Record set Block Start

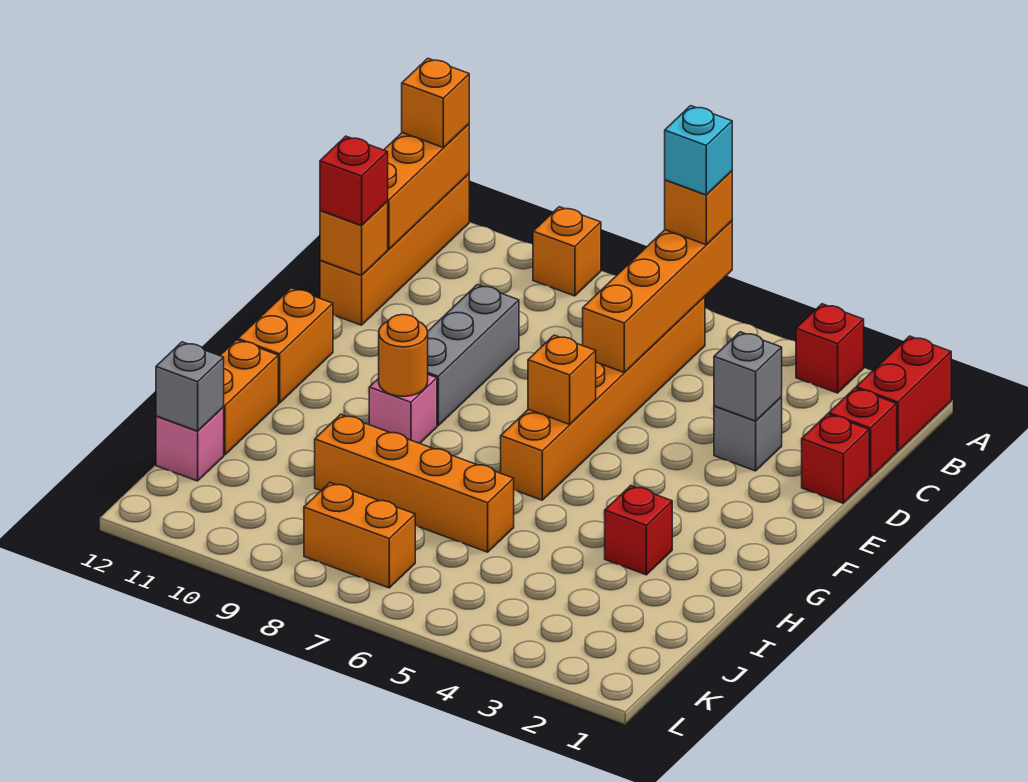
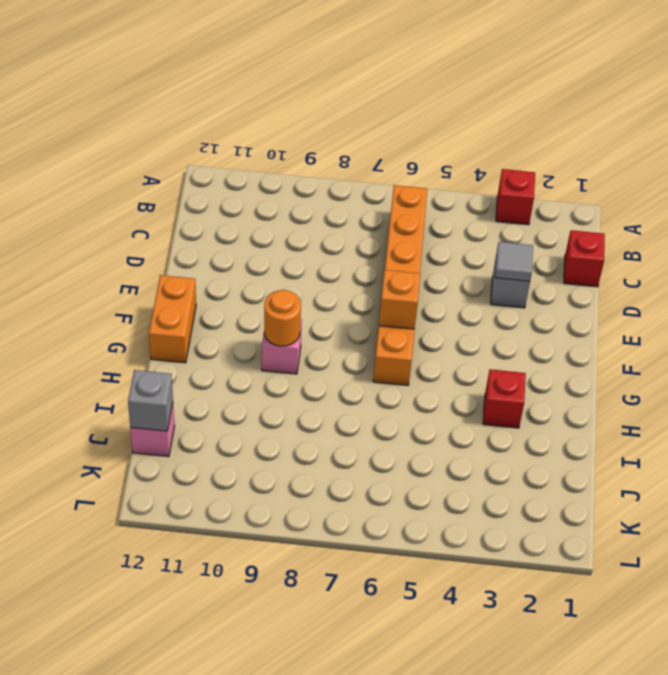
grey tile D3 level 2 -> grey brick D3 level 2
none -> red brick A1:B1 level 1
none -> orange brick A9 level 1
none -> orange brick A12:D12 level 1

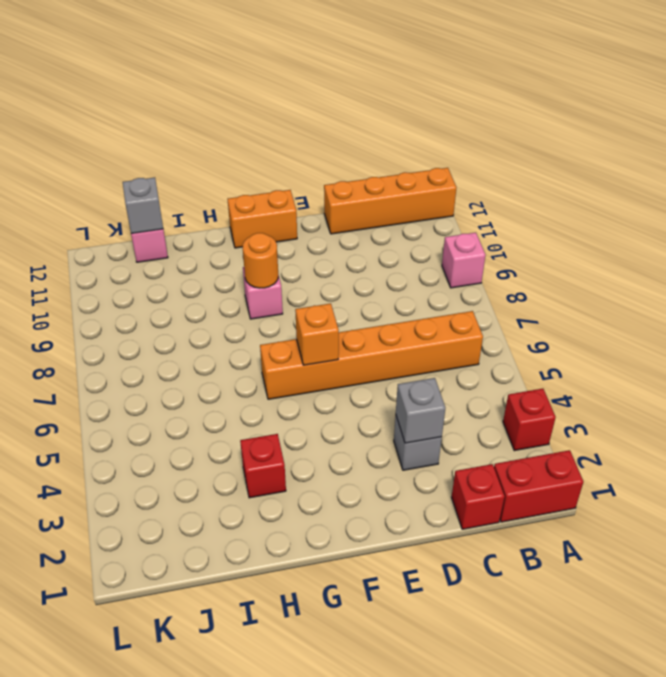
pink brick A9 level 1 -> orange brick A9 level 1
none -> red brick D1 level 1
none -> grey brick D9:F9 level 1
none -> orange brick H12:I12 level 1

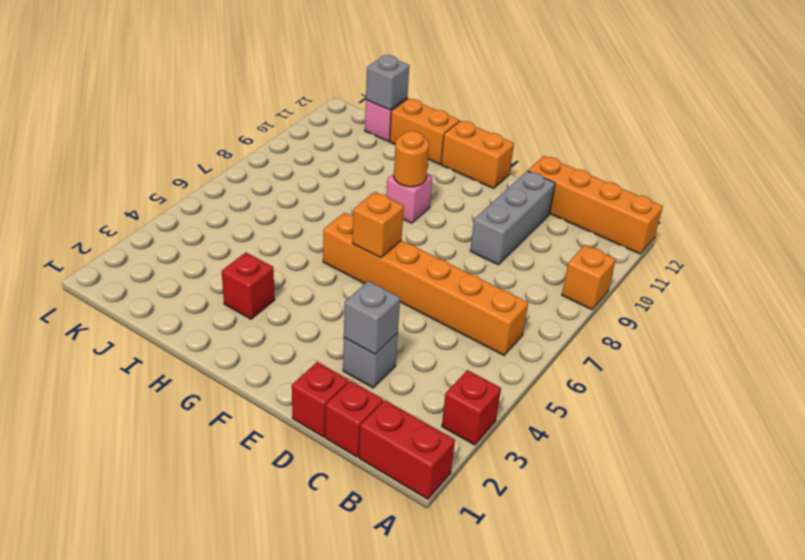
grey brick D9:D11 level 1 -> grey brick D9:F9 level 1
none -> orange brick I6:I9 level 1
none -> orange brick K7:K8 level 1
none -> orange brick A6:D6 level 2

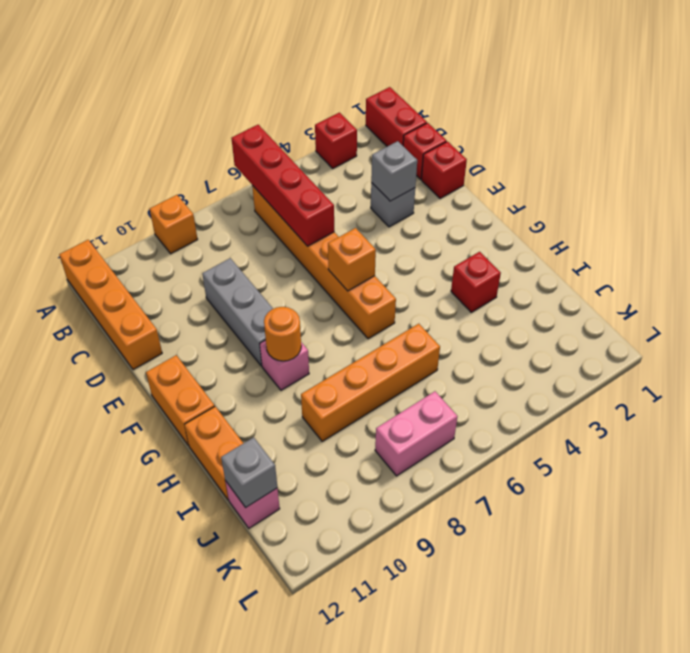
red brick A6:D6 level 2 -> orange brick A6:D6 level 2
pink brick K7:K8 level 1 -> orange brick K7:K8 level 1
none -> orange brick A12:C12 level 2
none -> orange brick D12 level 2
none -> orange brick A6 level 3

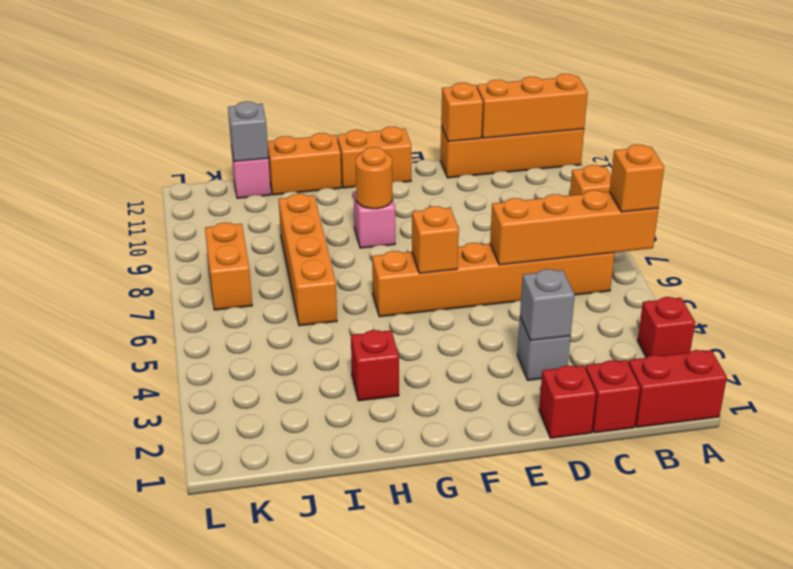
none -> grey brick D9:F9 level 1
none -> orange brick A12 level 3
none -> red brick D12 level 3

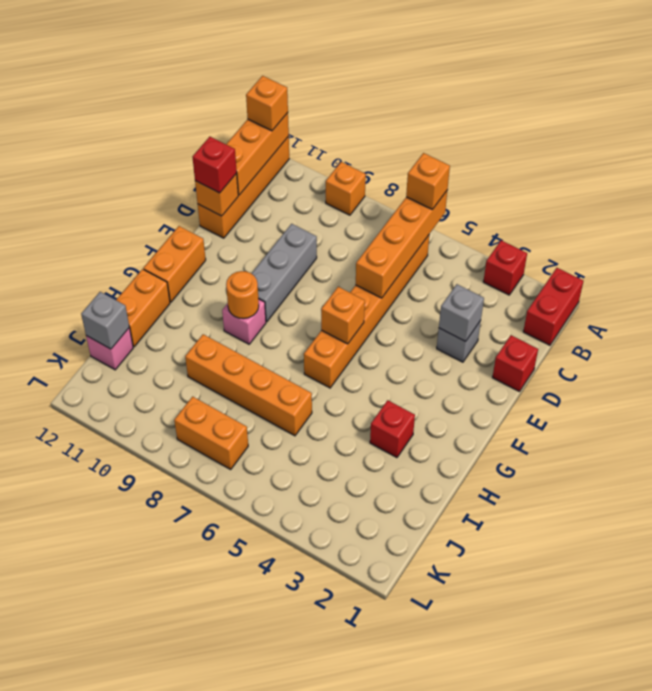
none -> red brick C1 level 1
none -> cyan brick A6 level 4

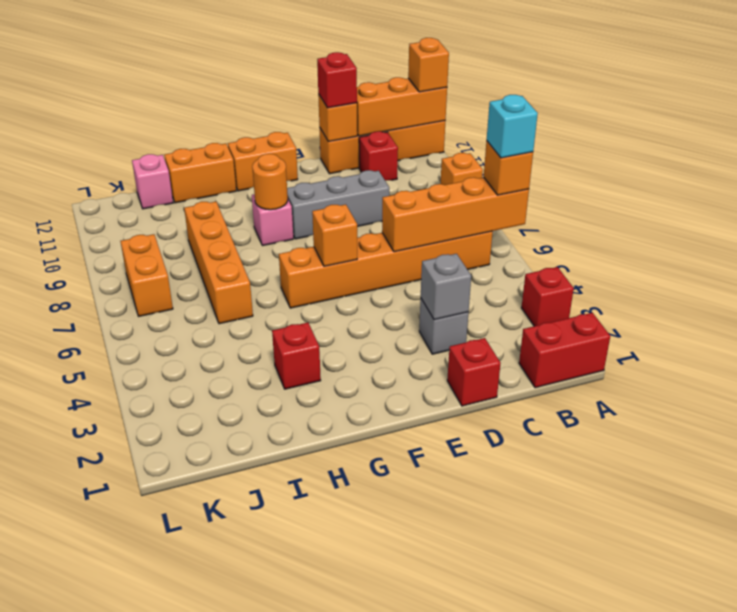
red brick C11 level 1 -> red brick C1 level 1
none -> grey brick J12 level 2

Record set Block End

* **Work instruction**:
Tally the lines of the entries that include the word "grey" and give only the total.

* **Response**:
5